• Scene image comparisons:
______________________________
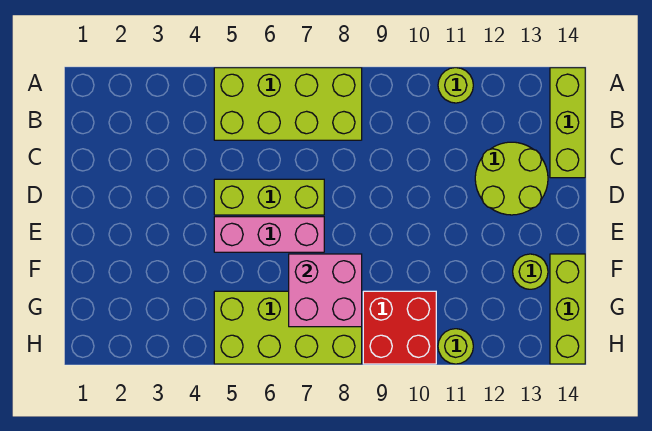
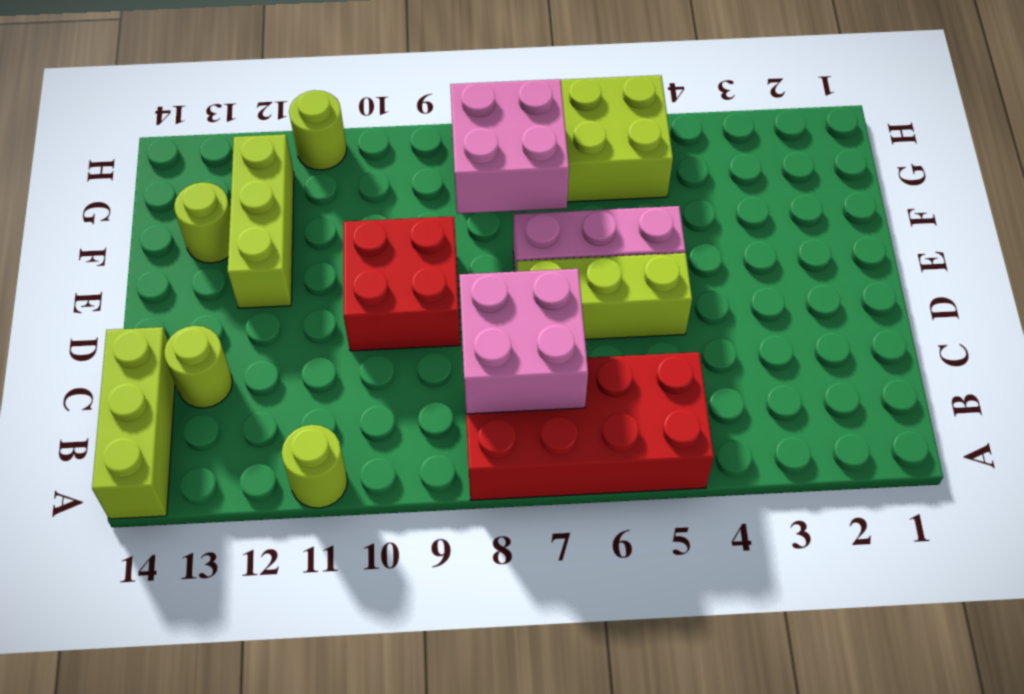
lime brick A5:B8 level 1 -> red brick A5:B8 level 1
none -> pink brick B7:C8 level 2
lime round brick C12:D13 level 1 -> lime round brick C13 level 1
lime brick F14:H14 level 1 -> lime brick E12:G12 level 1
red brick G9:H10 level 1 -> red brick D9:E10 level 1

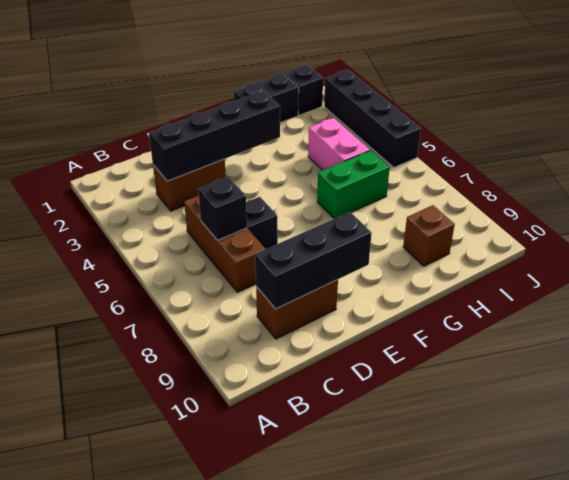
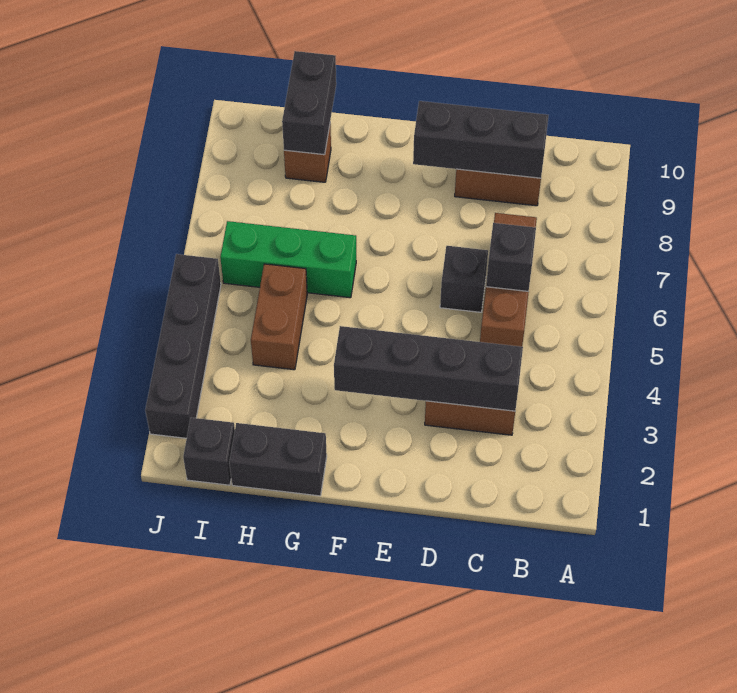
green brick G6:H6 level 1 -> green brick G6:I6 level 1
pink brick H4:H5 level 1 -> brown brick H4:H5 level 1
none -> black brick H9:H10 level 2

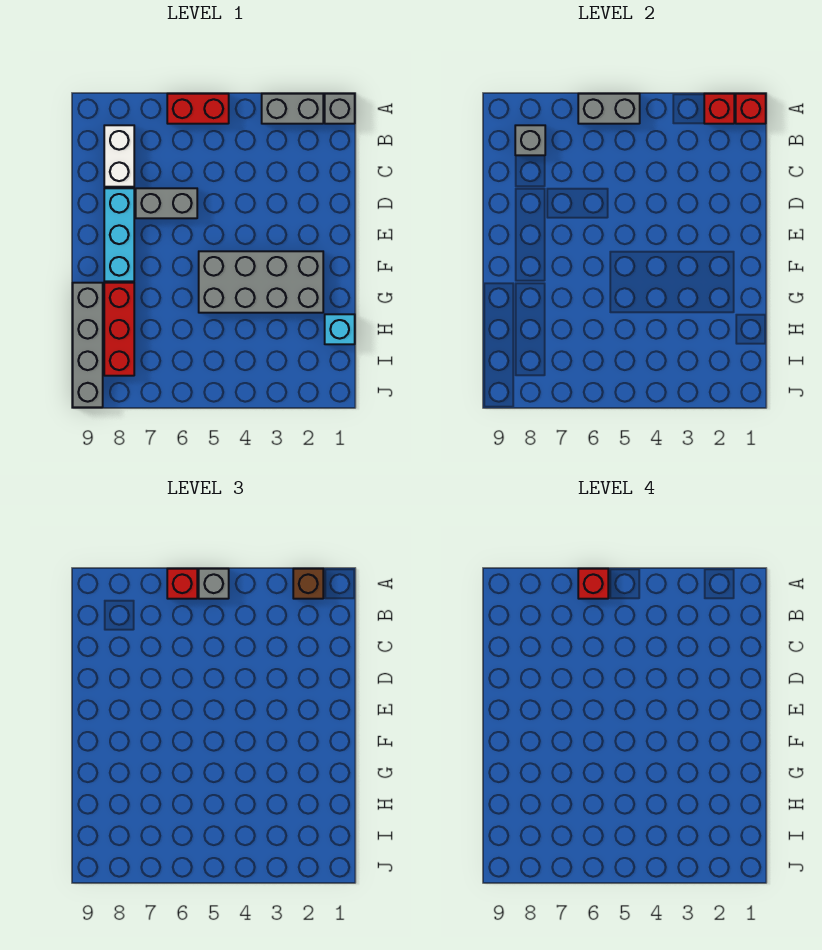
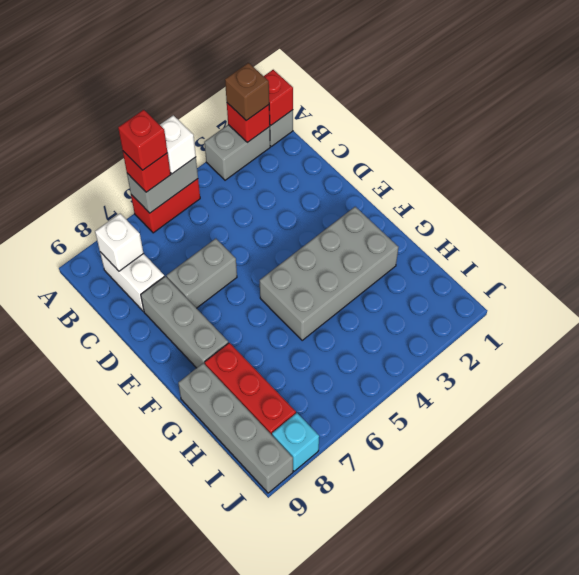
grey brick A5 level 3 -> white brick A5 level 3
grey brick B8 level 2 -> white brick B8 level 2
cyan brick D8:F8 level 1 -> grey brick D8:F8 level 1
cyan brick H1 level 1 -> cyan brick J8 level 1

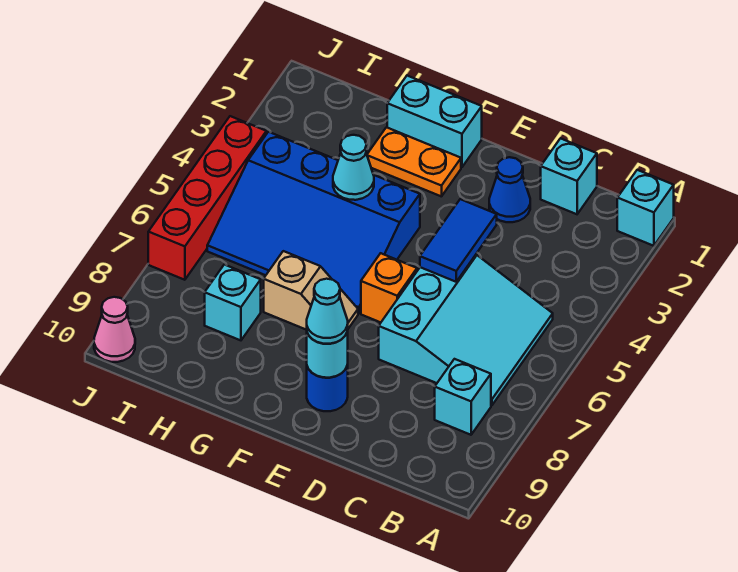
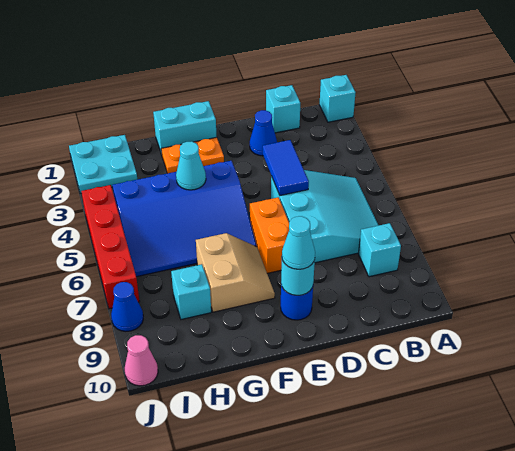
orange brick E6 level 1 -> orange brick E6:E7 level 1
tan slope F7:G7 level 1 top G -> tan slope F7:G8 level 1 top G
none -> cyan plate I1:J2 level 1
none -> blue cone J8 level 1

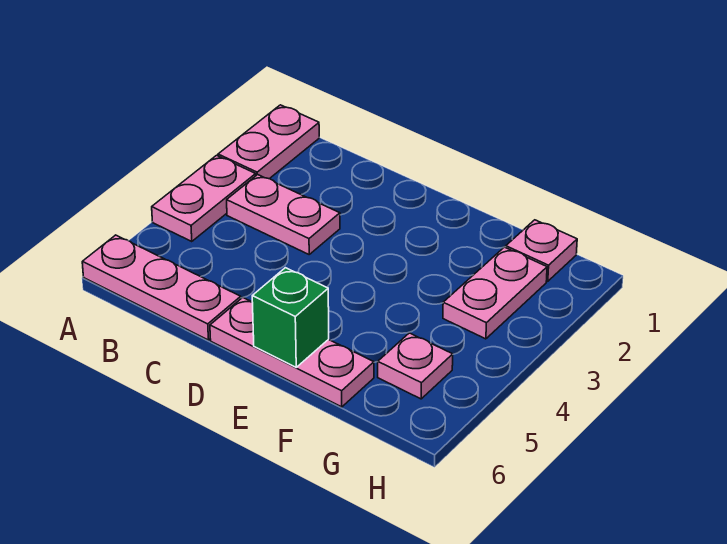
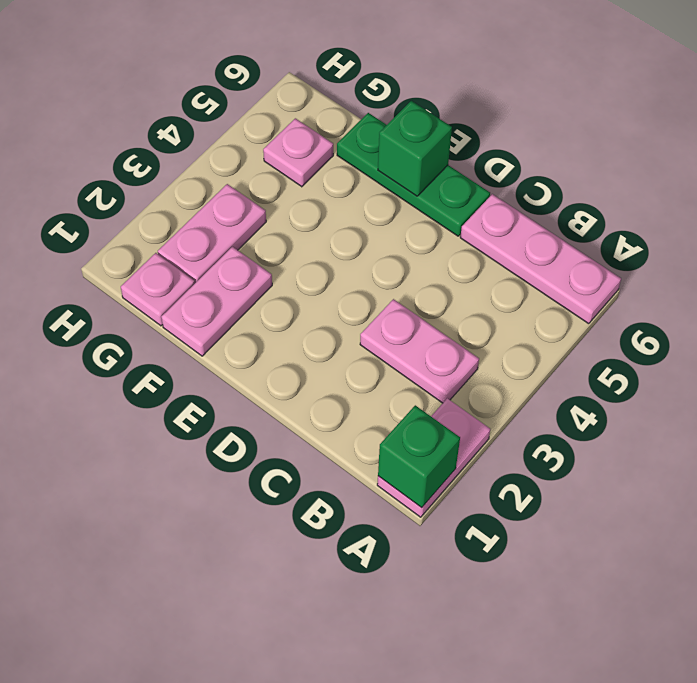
none -> green brick A1 level 2
pink plate A3:A4 level 1 -> pink plate F1:F2 level 1
pink plate D6:F6 level 1 -> green plate D6:F6 level 1

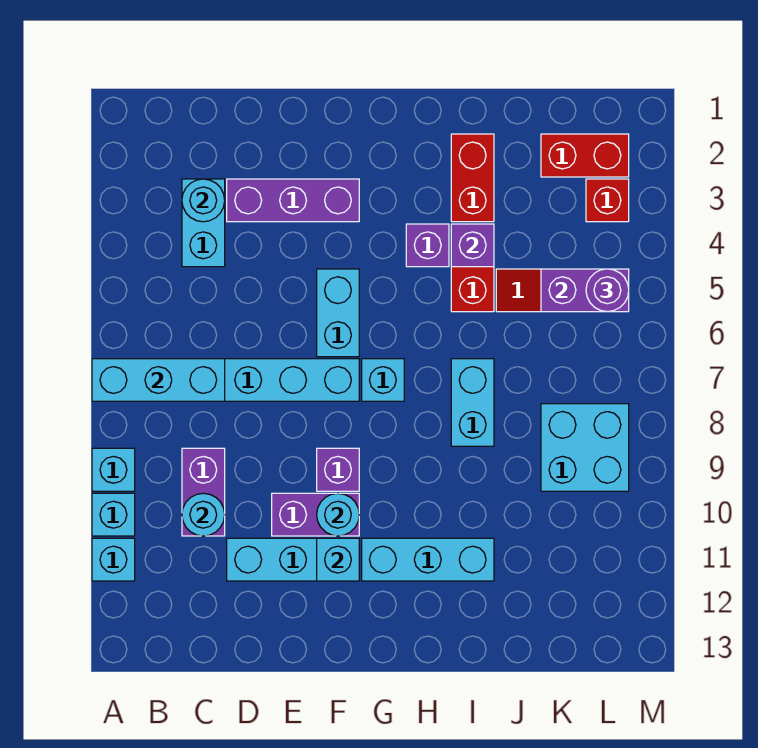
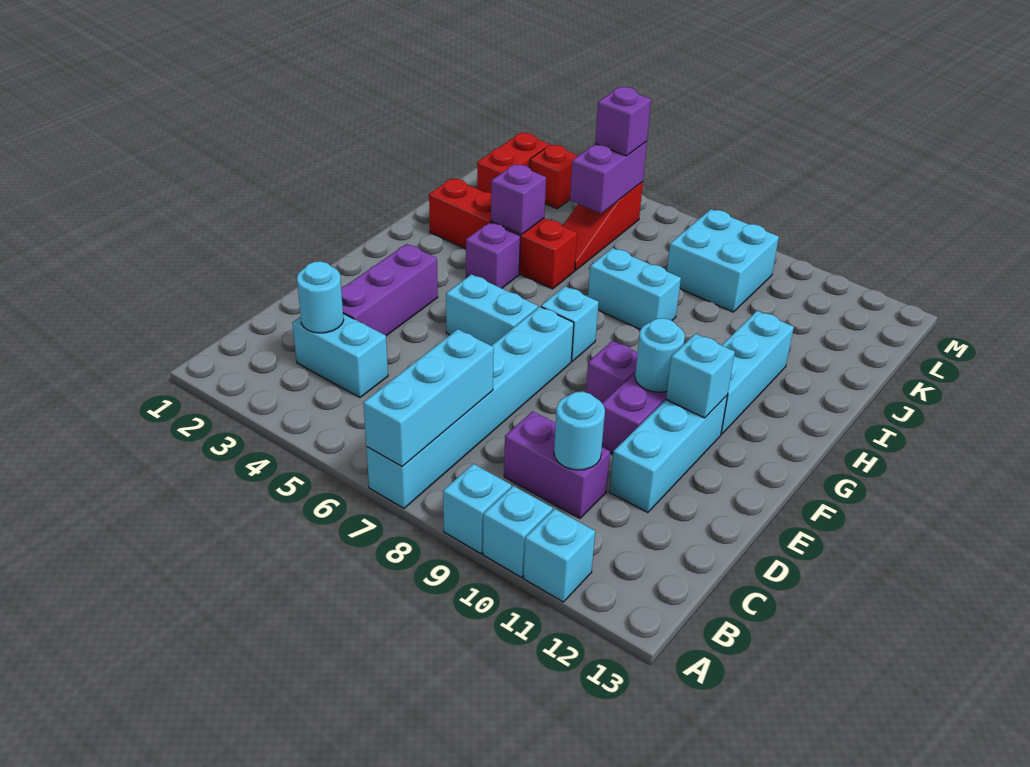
purple round brick L5 level 3 -> purple brick L5 level 3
______________________________
• GOAL OF THE EXERCISE: Count every line of the records that includes "plate", and give that number with no other words.

• ANSWER BOX: 3